- [Your goal]: Please reproduce the entries below exactly from the line with "shelving: (187, 118)" through their last line, leaving out any pictures.

****************

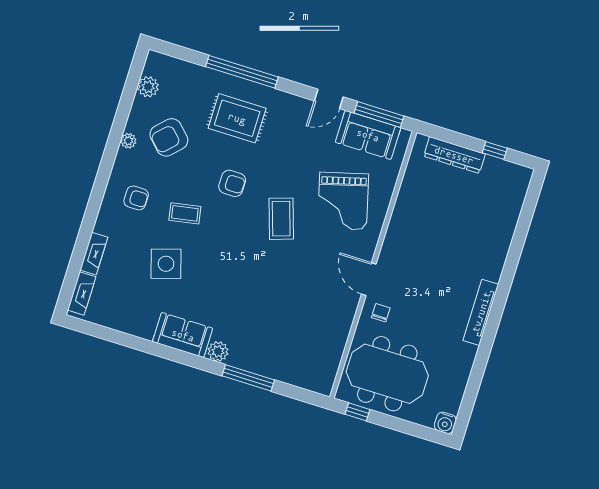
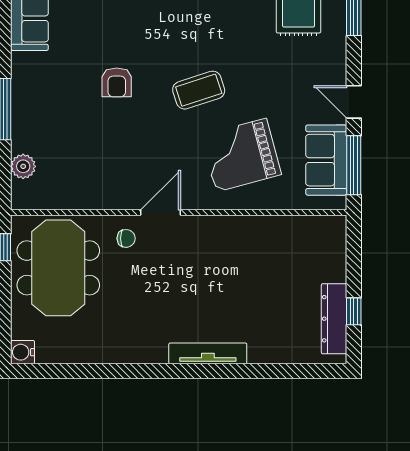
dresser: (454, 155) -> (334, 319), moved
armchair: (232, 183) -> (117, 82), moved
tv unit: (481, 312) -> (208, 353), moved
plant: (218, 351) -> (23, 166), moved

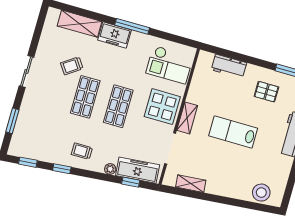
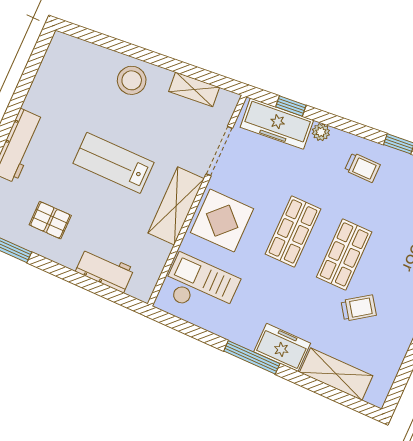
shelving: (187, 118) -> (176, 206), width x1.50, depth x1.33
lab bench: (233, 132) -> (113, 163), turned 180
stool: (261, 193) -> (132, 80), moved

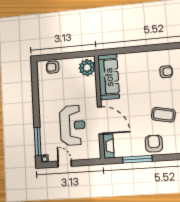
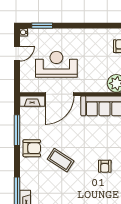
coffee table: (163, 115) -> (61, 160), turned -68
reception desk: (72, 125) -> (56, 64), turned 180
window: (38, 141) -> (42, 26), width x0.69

****************

- [Answer for the task]:
shelving: (187, 118) -> (176, 206), width x1.50, depth x1.33
lab bench: (233, 132) -> (113, 163), turned 180
stool: (261, 193) -> (132, 80), moved

coffee table: (163, 115) -> (61, 160), turned -68
reception desk: (72, 125) -> (56, 64), turned 180
window: (38, 141) -> (42, 26), width x0.69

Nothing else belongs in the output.